--- Task goal ---
Start your answer with the line containing "RTC3 pin SDA: D2 -> D7" and end it with the last line of the records below, retyping every line between exactly and adding nothing.

--- Data shown ---
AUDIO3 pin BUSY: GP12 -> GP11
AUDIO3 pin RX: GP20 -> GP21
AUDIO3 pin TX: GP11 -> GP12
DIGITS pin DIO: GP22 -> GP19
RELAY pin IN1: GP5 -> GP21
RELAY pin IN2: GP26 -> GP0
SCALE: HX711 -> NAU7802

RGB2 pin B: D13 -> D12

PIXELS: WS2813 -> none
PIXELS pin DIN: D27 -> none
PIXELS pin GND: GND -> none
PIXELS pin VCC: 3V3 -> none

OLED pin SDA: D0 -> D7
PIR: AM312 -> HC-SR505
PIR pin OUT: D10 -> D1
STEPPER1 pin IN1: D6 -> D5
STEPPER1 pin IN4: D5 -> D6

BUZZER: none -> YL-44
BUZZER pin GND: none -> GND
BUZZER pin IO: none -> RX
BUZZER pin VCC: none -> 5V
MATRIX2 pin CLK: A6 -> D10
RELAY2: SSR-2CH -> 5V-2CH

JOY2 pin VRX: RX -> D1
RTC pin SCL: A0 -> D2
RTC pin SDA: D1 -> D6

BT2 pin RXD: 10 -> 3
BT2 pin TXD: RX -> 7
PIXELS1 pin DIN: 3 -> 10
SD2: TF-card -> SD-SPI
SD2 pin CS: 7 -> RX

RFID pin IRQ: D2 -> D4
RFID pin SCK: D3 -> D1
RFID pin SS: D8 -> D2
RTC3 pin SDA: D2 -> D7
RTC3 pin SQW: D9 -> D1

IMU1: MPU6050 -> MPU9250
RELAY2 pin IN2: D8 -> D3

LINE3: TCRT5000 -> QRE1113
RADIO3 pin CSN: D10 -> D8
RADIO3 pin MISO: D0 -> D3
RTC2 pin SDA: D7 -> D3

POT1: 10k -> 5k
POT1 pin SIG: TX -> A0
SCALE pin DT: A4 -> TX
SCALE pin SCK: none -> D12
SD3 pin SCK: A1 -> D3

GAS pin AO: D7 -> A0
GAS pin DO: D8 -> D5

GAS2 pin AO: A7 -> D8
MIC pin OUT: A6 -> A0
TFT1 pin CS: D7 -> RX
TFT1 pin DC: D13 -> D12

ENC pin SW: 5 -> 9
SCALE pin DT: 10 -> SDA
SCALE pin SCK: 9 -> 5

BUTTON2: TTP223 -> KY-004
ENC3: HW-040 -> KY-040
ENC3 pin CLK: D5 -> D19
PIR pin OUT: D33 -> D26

--- Exercise output ---
RTC3 pin SDA: D2 -> D7
RTC3 pin SQW: D9 -> D1

IMU1: MPU6050 -> MPU9250
RELAY2 pin IN2: D8 -> D3

LINE3: TCRT5000 -> QRE1113
RADIO3 pin CSN: D10 -> D8
RADIO3 pin MISO: D0 -> D3
RTC2 pin SDA: D7 -> D3

POT1: 10k -> 5k
POT1 pin SIG: TX -> A0
SCALE pin DT: A4 -> TX
SCALE pin SCK: none -> D12
SD3 pin SCK: A1 -> D3

GAS pin AO: D7 -> A0
GAS pin DO: D8 -> D5

GAS2 pin AO: A7 -> D8
MIC pin OUT: A6 -> A0
TFT1 pin CS: D7 -> RX
TFT1 pin DC: D13 -> D12

ENC pin SW: 5 -> 9
SCALE pin DT: 10 -> SDA
SCALE pin SCK: 9 -> 5

BUTTON2: TTP223 -> KY-004
ENC3: HW-040 -> KY-040
ENC3 pin CLK: D5 -> D19
PIR pin OUT: D33 -> D26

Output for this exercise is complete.